Collected data:
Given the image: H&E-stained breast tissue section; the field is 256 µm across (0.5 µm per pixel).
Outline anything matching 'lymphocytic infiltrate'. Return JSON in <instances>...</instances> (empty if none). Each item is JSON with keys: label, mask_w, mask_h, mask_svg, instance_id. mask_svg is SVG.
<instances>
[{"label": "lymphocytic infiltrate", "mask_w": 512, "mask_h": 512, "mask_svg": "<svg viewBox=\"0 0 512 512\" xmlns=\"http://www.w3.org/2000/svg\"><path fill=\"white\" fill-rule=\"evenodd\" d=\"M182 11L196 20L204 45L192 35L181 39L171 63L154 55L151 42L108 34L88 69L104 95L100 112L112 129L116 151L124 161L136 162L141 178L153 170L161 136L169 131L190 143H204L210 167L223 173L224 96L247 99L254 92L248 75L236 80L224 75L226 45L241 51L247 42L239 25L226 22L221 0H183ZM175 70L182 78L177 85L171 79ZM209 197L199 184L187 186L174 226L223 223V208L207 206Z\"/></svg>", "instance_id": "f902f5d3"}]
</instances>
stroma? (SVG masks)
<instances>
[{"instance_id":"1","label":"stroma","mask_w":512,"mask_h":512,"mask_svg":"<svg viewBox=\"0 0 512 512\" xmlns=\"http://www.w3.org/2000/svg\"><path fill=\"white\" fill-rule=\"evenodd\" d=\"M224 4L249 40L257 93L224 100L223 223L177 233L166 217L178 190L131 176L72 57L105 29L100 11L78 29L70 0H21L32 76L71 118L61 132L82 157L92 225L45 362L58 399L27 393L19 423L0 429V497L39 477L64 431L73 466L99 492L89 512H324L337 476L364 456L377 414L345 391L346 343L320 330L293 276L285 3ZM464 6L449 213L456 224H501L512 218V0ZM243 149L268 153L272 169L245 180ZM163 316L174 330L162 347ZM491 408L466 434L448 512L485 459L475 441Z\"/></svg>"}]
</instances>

▶ _WHAT TO DO_:
Give back all the records exactly as they stand.

▶ _RESPONSE TO THE EXERCISE_:
Given the image: H&E-stained breast tissue section; the field is 256 µm across (0.5 µm per pixel).
Outline anything matching 'lymphocytic infiltrate'. Return JSON in <instances>...</instances> (empty if none). Each item is JSON with keys: label, mask_w, mask_h, mask_svg, instance_id. mask_svg is SVG.
<instances>
[{"label": "lymphocytic infiltrate", "mask_w": 512, "mask_h": 512, "mask_svg": "<svg viewBox=\"0 0 512 512\" xmlns=\"http://www.w3.org/2000/svg\"><path fill=\"white\" fill-rule=\"evenodd\" d=\"M182 11L196 20L204 45L192 35L181 39L171 63L154 55L151 42L108 34L88 69L104 95L100 112L112 129L116 151L124 161L136 162L141 178L153 170L161 136L169 131L190 143H204L210 167L223 173L224 96L247 99L254 92L248 75L236 80L224 75L226 45L241 51L247 42L239 25L226 22L221 0H183ZM175 70L182 78L177 85L171 79ZM209 197L199 184L187 186L174 226L223 223V208L207 206Z\"/></svg>", "instance_id": "f902f5d3"}]
</instances>
stroma? (SVG masks)
<instances>
[{"instance_id":"1","label":"stroma","mask_w":512,"mask_h":512,"mask_svg":"<svg viewBox=\"0 0 512 512\" xmlns=\"http://www.w3.org/2000/svg\"><path fill=\"white\" fill-rule=\"evenodd\" d=\"M224 4L249 40L257 93L224 100L223 223L177 233L166 217L178 190L131 176L72 57L105 29L100 11L78 29L70 0H21L32 76L71 118L61 132L82 157L92 225L45 362L58 399L27 393L19 423L0 429V497L39 477L64 431L73 466L99 492L89 512H324L337 476L364 456L377 414L345 391L346 343L320 330L293 276L285 3ZM464 6L449 213L456 224H501L512 218V0ZM243 149L268 153L272 169L245 180ZM163 316L174 330L162 347ZM491 408L466 434L448 512L485 459L475 441Z\"/></svg>"}]
</instances>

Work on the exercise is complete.